(Data items)
---

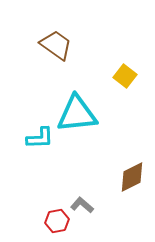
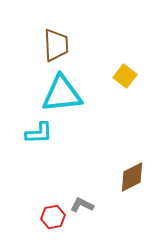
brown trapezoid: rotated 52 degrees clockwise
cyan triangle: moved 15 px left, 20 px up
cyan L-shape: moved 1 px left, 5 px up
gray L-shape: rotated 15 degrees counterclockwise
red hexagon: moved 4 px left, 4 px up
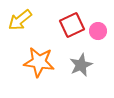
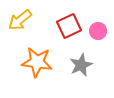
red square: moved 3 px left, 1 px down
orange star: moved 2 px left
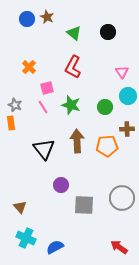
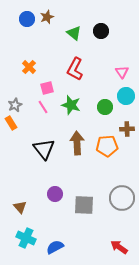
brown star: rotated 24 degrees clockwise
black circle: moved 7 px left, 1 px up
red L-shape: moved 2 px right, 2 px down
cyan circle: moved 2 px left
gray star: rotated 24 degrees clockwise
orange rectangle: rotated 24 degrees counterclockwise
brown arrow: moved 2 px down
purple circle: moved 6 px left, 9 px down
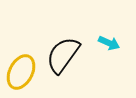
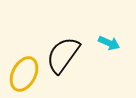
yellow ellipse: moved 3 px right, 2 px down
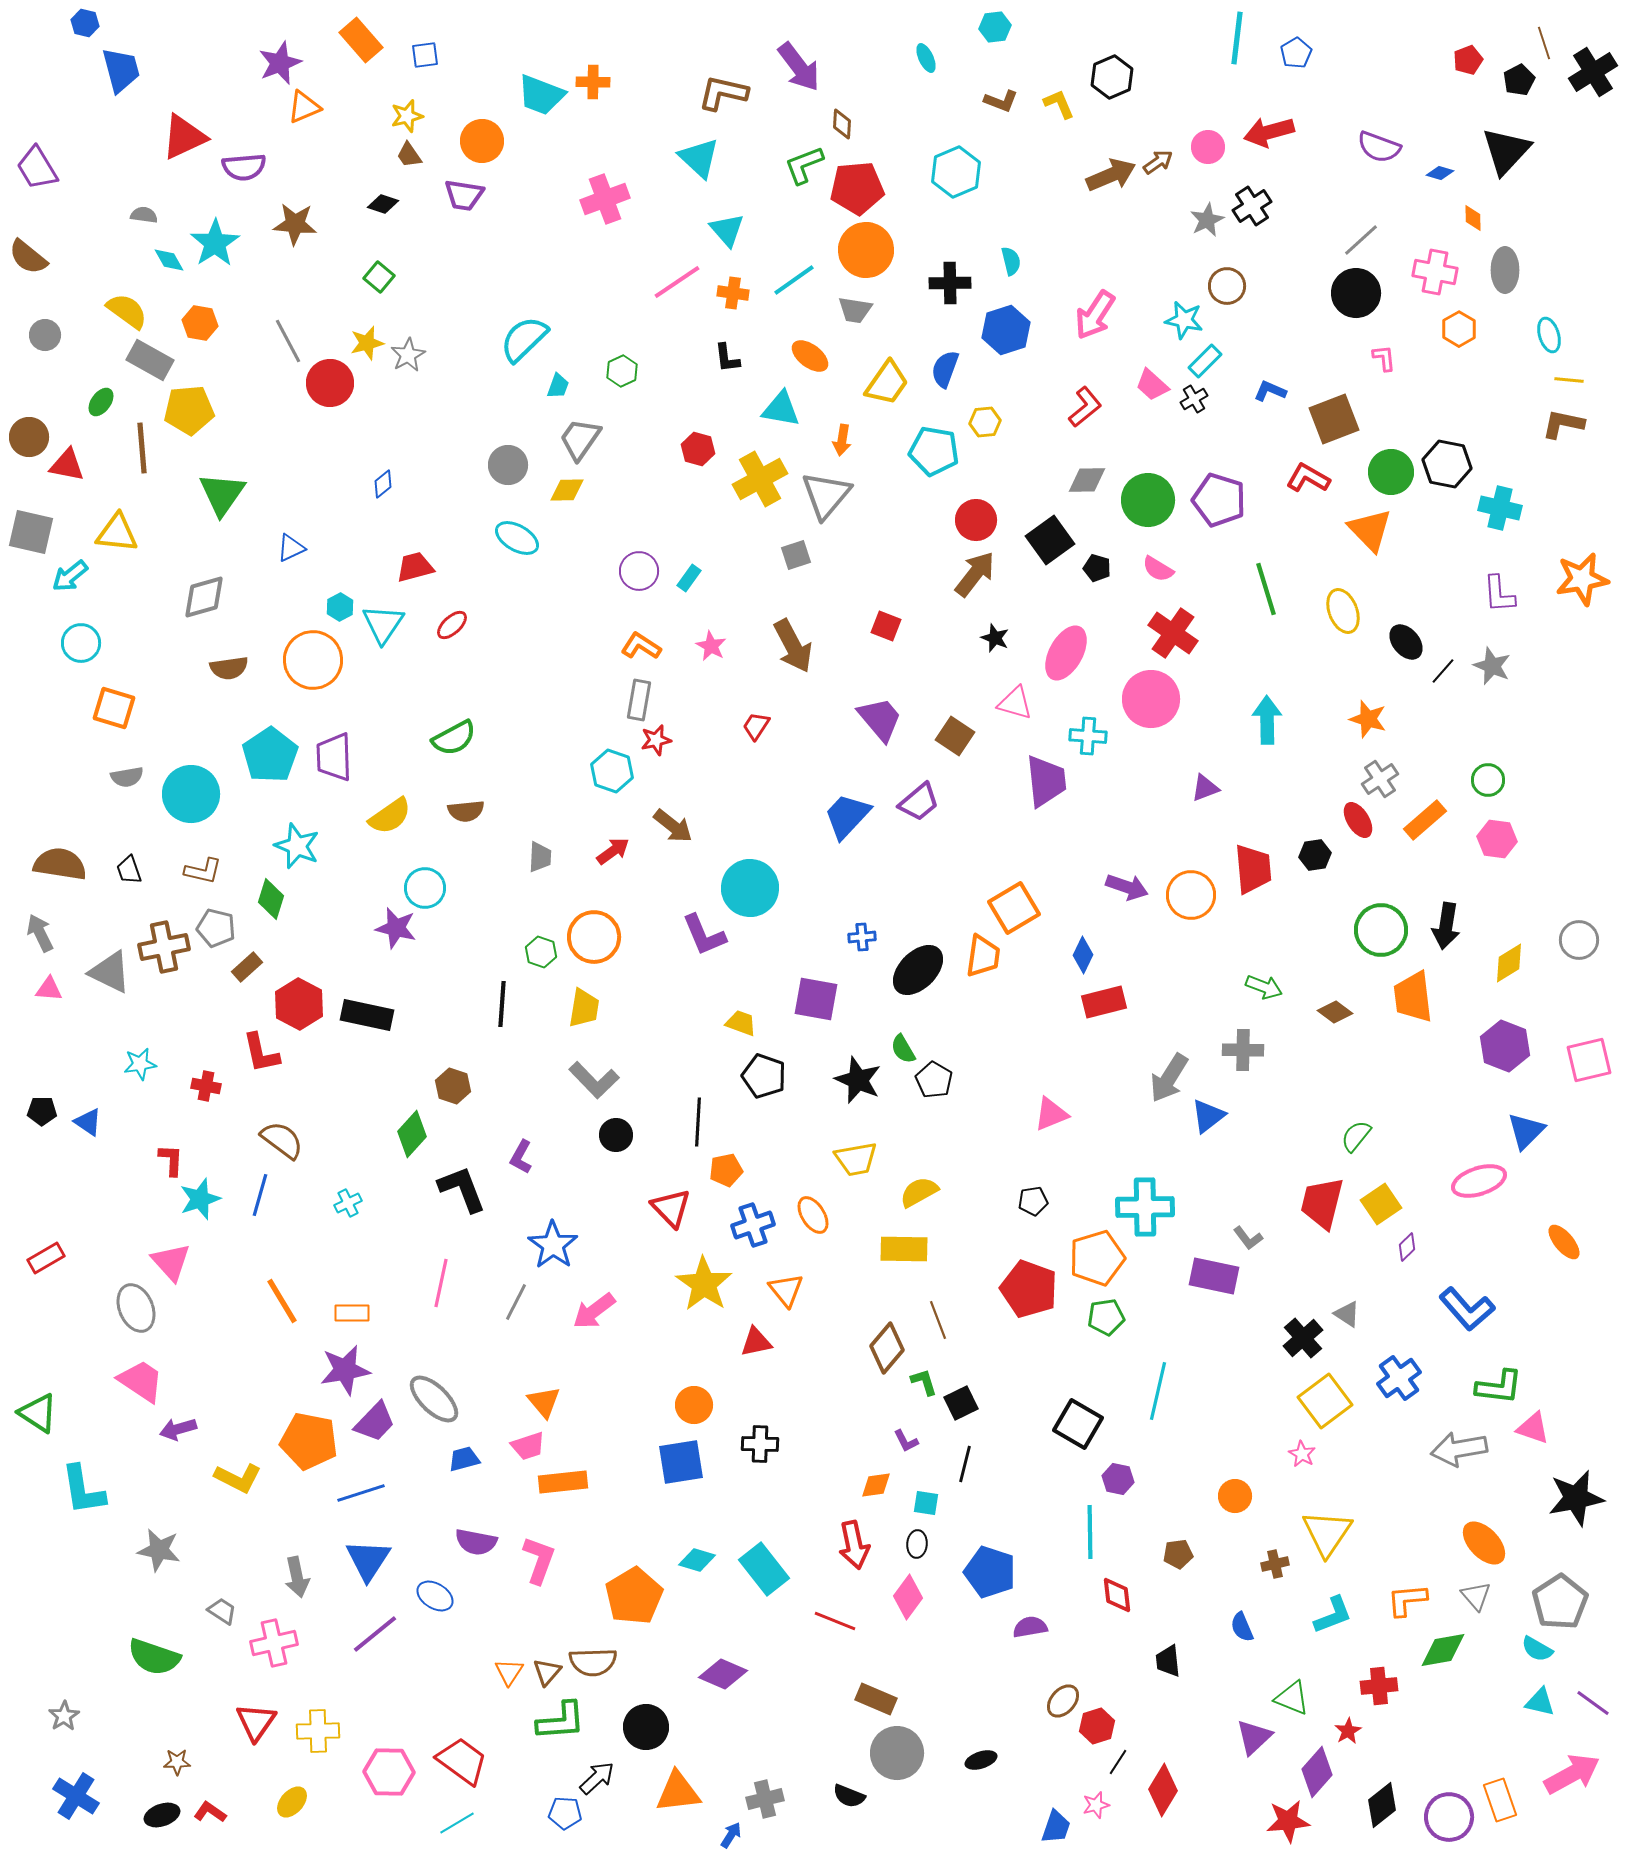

---

— WORK TASK —
With the pictures removed, copy the data above word for word.

— EXPECTED ANSWER —
brown trapezoid: rotated 52 degrees clockwise
cyan triangle: moved 15 px left, 20 px up
cyan L-shape: moved 1 px left, 5 px up
gray L-shape: rotated 15 degrees counterclockwise
red hexagon: moved 4 px left, 4 px up
red square: moved 3 px left, 1 px down
orange star: moved 2 px left
brown star: rotated 24 degrees clockwise
black circle: moved 7 px left, 1 px up
red L-shape: moved 2 px right, 2 px down
cyan circle: moved 2 px left
gray star: rotated 24 degrees clockwise
orange rectangle: rotated 24 degrees counterclockwise
brown arrow: moved 2 px down
purple circle: moved 6 px left, 9 px down
yellow ellipse: moved 3 px right, 2 px down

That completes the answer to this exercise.